**Work request**. Only lines with the string "SERVO" should be returned from the data below.

(Given records)

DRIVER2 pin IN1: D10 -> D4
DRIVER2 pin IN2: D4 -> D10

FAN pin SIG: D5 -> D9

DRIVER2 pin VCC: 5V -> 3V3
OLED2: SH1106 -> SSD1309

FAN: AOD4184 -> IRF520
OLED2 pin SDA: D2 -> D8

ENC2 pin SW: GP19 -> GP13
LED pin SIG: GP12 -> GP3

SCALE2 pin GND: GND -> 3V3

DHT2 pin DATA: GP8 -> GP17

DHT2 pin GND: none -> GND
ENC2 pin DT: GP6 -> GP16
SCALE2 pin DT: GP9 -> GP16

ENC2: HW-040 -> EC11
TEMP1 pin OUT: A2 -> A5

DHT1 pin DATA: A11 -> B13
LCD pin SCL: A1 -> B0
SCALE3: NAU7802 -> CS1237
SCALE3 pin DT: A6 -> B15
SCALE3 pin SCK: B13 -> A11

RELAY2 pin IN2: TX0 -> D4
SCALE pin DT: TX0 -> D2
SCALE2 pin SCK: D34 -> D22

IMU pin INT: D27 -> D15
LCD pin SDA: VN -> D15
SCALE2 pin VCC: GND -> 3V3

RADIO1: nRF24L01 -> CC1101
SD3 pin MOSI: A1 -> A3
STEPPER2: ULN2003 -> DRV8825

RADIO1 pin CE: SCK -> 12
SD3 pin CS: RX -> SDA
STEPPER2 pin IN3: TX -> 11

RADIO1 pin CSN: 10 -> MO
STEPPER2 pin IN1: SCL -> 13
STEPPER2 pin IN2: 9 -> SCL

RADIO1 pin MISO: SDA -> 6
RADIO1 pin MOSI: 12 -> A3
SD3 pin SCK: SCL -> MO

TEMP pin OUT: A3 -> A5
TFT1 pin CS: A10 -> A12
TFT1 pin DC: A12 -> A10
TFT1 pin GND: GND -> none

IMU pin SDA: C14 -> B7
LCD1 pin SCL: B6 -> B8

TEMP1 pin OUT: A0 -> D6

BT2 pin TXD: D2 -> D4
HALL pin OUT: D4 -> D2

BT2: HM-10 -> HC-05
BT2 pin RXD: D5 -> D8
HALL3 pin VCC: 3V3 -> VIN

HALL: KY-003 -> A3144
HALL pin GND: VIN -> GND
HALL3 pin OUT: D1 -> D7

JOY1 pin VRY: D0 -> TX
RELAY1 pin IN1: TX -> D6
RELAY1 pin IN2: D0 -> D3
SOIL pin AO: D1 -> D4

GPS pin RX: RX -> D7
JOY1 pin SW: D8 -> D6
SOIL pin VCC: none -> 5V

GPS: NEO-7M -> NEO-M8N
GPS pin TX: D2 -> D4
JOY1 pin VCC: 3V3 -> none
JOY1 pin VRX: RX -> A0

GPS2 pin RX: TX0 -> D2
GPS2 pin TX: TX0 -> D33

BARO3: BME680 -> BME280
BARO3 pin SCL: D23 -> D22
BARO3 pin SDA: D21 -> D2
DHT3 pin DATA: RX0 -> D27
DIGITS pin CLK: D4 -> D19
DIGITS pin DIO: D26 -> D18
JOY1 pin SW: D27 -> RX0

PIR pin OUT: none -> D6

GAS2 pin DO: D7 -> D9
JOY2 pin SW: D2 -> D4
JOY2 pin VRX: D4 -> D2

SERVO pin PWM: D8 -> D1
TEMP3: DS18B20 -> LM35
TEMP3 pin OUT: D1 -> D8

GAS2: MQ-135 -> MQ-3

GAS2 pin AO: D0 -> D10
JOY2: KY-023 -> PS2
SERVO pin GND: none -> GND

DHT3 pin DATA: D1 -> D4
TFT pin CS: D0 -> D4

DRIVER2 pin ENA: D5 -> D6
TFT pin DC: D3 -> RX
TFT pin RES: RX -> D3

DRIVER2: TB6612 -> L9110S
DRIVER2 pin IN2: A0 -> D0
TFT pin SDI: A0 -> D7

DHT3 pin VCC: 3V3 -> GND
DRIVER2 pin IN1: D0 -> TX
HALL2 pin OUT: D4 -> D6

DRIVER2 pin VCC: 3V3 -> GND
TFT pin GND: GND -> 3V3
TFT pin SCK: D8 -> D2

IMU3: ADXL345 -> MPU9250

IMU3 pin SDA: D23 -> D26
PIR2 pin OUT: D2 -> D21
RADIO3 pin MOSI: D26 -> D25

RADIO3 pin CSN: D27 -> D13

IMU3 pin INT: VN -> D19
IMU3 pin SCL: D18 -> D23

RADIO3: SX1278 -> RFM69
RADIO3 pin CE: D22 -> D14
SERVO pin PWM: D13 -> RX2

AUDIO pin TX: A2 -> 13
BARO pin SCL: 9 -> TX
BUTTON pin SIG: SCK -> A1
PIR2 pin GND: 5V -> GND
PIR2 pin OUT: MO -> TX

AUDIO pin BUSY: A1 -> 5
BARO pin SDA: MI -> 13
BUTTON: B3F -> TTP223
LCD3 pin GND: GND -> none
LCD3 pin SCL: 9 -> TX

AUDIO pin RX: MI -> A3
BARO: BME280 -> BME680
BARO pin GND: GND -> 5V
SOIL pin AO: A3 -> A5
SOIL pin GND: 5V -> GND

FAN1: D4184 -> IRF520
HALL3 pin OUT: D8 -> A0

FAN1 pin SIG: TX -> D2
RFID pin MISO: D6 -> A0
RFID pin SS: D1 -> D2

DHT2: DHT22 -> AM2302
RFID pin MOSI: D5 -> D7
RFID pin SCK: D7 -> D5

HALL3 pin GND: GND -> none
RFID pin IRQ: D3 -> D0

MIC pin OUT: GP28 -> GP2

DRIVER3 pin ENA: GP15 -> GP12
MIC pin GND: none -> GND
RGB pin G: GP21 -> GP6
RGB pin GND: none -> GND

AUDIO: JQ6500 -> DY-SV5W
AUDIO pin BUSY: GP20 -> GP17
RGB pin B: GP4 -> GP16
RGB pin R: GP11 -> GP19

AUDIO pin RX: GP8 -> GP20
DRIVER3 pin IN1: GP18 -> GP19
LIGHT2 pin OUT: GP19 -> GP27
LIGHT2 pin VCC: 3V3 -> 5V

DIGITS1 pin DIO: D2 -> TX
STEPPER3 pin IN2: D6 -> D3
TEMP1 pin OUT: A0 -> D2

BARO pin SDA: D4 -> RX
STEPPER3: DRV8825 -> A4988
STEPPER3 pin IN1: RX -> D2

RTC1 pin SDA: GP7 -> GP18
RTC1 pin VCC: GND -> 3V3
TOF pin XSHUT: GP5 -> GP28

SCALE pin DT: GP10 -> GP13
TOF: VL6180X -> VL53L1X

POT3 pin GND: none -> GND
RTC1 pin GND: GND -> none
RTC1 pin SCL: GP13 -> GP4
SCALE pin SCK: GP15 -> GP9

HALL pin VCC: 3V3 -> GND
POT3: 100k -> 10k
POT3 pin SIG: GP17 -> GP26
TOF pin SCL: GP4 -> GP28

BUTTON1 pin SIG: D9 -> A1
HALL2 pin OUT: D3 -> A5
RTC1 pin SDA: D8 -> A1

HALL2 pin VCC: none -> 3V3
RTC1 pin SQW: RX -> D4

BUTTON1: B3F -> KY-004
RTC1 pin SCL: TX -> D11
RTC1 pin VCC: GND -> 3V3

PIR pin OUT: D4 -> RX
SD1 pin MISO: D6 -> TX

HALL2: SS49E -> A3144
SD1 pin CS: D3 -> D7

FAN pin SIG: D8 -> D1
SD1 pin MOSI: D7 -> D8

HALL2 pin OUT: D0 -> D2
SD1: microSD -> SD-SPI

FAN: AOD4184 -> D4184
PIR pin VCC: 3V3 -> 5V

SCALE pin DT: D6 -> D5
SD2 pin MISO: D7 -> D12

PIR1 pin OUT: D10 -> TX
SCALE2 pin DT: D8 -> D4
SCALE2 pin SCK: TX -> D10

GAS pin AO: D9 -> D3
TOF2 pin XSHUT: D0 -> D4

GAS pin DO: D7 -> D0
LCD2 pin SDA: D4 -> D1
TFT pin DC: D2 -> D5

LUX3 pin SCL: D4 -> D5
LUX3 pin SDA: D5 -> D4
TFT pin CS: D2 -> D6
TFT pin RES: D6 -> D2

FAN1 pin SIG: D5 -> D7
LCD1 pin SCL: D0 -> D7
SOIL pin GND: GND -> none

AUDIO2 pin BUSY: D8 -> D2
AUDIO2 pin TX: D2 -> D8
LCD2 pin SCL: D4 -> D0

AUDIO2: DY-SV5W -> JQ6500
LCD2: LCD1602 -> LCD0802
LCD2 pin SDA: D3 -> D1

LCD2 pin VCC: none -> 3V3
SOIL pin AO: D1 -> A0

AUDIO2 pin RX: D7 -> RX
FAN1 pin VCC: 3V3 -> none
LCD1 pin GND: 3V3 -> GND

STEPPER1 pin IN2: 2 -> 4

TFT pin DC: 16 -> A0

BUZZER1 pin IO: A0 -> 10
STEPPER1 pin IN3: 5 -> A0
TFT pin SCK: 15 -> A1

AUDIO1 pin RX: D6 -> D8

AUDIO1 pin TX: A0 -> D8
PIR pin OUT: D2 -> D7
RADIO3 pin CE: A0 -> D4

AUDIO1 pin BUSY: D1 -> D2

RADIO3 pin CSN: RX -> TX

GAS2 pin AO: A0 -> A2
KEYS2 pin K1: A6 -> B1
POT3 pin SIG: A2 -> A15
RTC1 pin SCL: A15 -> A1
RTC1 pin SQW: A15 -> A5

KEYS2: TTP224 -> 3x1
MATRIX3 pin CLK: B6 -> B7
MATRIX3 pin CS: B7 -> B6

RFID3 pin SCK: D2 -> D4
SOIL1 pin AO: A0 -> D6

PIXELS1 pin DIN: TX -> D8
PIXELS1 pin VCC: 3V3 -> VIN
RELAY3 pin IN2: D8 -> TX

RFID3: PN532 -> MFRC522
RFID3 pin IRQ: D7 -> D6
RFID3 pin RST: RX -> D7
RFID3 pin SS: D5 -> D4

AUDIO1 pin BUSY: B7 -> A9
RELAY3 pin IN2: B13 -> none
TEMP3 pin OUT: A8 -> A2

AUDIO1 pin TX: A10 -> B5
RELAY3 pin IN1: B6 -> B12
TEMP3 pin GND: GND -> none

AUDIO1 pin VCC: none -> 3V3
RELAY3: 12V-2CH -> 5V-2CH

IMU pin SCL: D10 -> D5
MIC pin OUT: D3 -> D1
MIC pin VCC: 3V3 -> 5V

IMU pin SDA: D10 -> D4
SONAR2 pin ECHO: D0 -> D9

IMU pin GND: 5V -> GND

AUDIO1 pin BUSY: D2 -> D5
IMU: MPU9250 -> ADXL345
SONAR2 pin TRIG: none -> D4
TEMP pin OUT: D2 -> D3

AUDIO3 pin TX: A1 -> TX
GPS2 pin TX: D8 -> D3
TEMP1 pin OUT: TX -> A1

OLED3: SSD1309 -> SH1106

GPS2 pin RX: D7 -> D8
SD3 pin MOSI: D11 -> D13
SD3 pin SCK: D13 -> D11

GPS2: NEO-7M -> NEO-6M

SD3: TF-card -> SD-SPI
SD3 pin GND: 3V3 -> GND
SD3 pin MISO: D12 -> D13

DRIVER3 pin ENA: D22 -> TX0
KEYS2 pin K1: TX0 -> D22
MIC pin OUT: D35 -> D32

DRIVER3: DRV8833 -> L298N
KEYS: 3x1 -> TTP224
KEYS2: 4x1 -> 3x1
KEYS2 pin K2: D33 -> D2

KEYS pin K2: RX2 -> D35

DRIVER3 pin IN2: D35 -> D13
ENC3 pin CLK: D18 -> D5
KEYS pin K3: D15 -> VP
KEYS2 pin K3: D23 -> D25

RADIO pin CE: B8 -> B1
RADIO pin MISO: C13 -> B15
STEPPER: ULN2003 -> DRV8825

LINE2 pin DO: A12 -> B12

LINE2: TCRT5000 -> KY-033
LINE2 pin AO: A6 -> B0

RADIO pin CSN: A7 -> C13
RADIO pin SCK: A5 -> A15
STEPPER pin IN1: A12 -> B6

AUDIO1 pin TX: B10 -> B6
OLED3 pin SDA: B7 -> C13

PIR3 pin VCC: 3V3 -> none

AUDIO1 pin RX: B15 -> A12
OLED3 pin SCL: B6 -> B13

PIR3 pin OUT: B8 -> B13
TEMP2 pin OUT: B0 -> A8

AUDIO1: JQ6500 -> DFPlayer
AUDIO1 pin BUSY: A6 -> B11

(End Given records)

**Task result**.
SERVO pin PWM: D8 -> D1
SERVO pin GND: none -> GND
SERVO pin PWM: D13 -> RX2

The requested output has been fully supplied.